== Material for this exercise

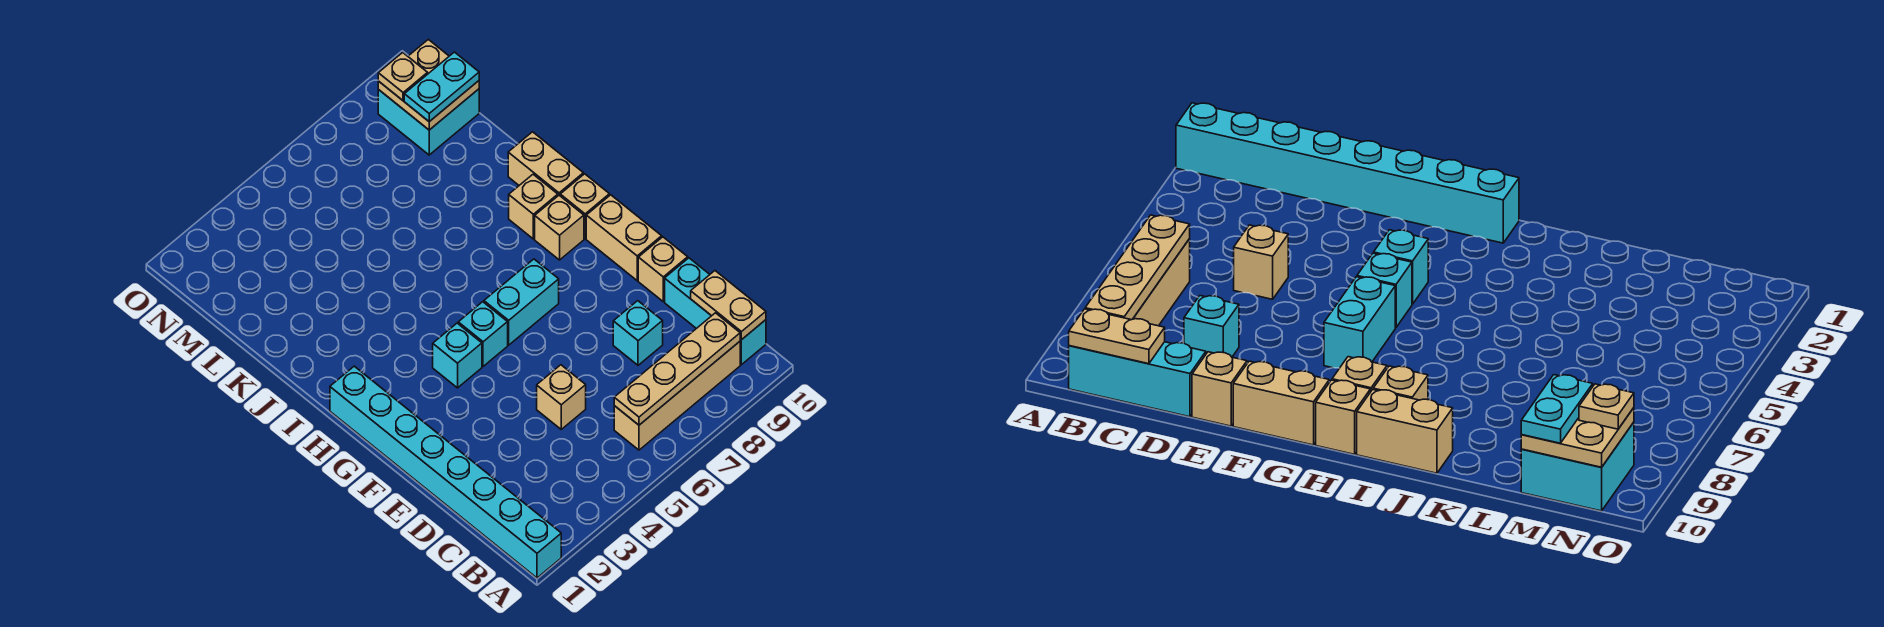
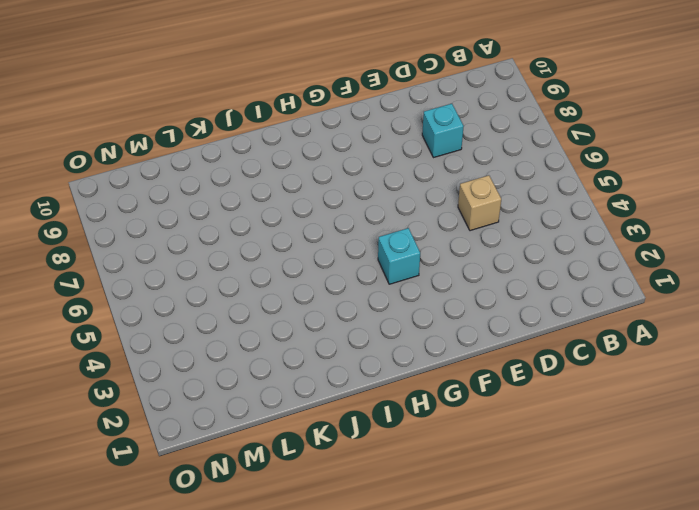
none -> cyan brick A1:H1 level 1
none -> tan brick B6:B9 level 1
none -> cyan brick B10:D10 level 1

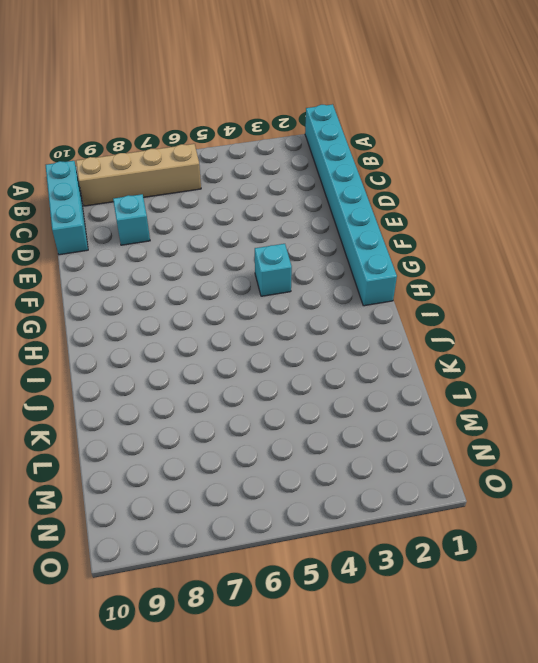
none -> tan brick D5 level 1
none -> tan brick E10 level 1
none -> tan brick F10:G10 level 1

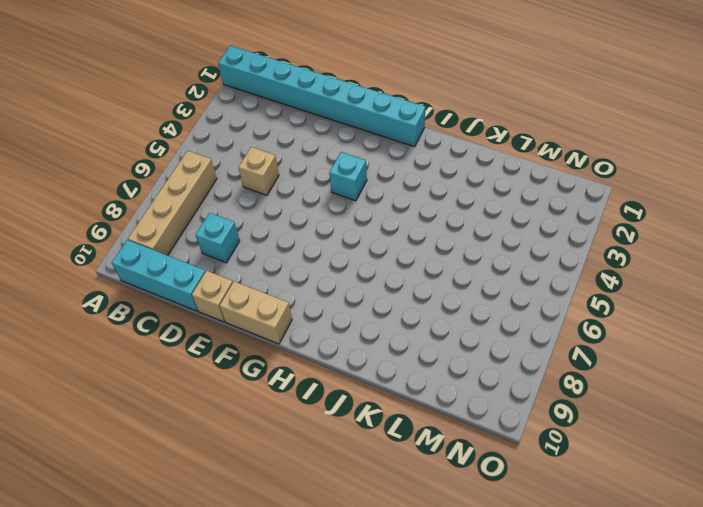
none -> cyan brick G5 level 1
none -> cyan brick G6:G7 level 1
none -> tan brick H9 level 1

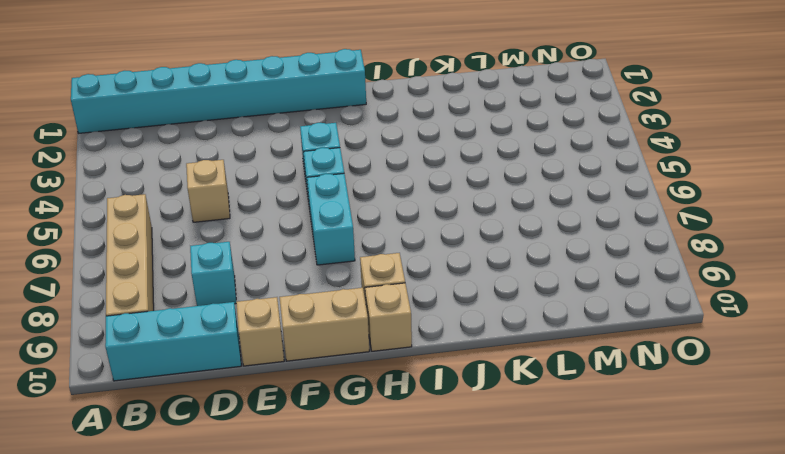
none -> tan brick I9 level 1
none -> tan brick I10:J10 level 1
none -> cyan brick M9:N10 level 1

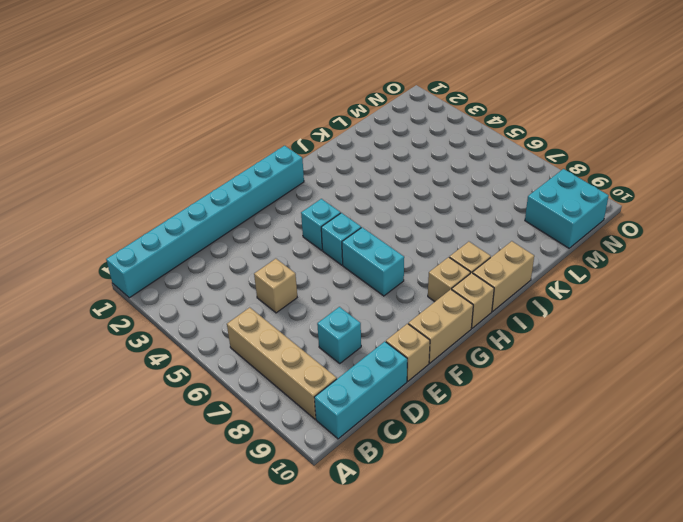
none -> tan plate B6:B9 level 2
none -> tan plate B10:C10 level 2
none -> tan plate M9:N10 level 2

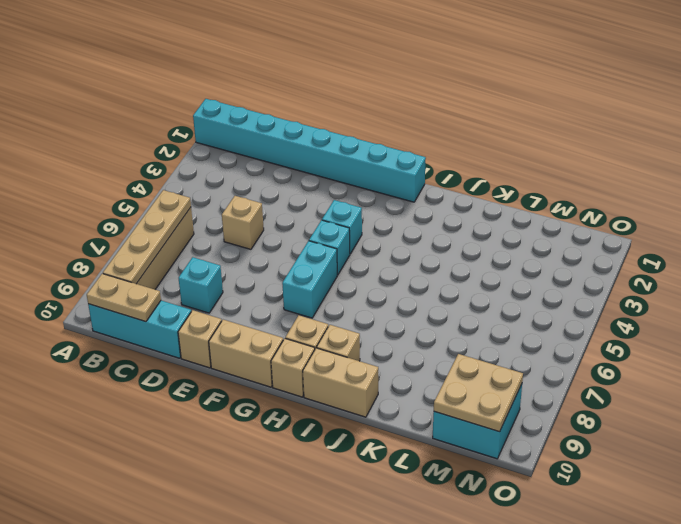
none -> cyan plate M9:M10 level 3
none -> tan plate N9 level 3

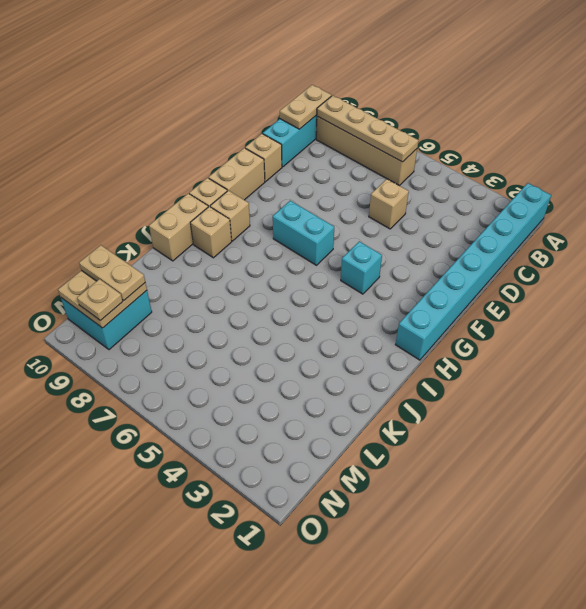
tan plate M9:M10 level 3 -> cyan plate M9:M10 level 3
none -> cyan brick D8 level 1
none -> cyan brick G5 level 1

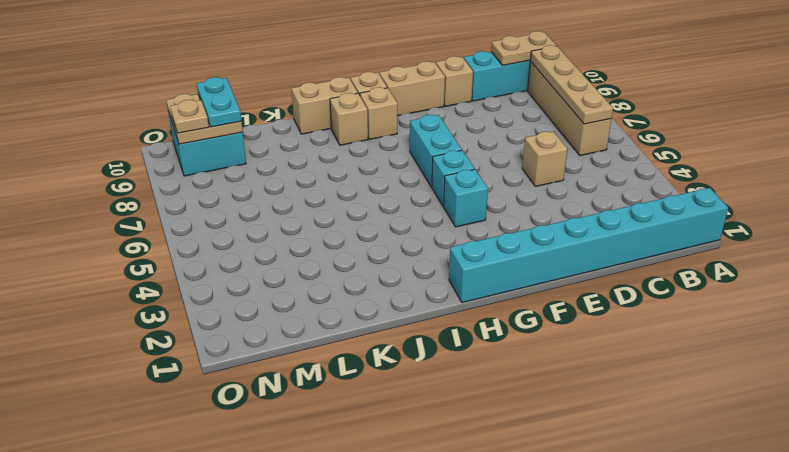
none -> cyan brick D8 level 1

====

_Task requirements_.
If a line falls between the one containing "none -> tan brick I9 level 1" and the last line of the entries above, both included, reproduce it exactly; leave the pictures out.

_Task answer_.
none -> tan brick I9 level 1
none -> tan brick I10:J10 level 1
none -> cyan brick M9:N10 level 1

none -> tan plate B6:B9 level 2
none -> tan plate B10:C10 level 2
none -> tan plate M9:N10 level 2

none -> cyan plate M9:M10 level 3
none -> tan plate N9 level 3

tan plate M9:M10 level 3 -> cyan plate M9:M10 level 3
none -> cyan brick D8 level 1
none -> cyan brick G5 level 1

none -> cyan brick D8 level 1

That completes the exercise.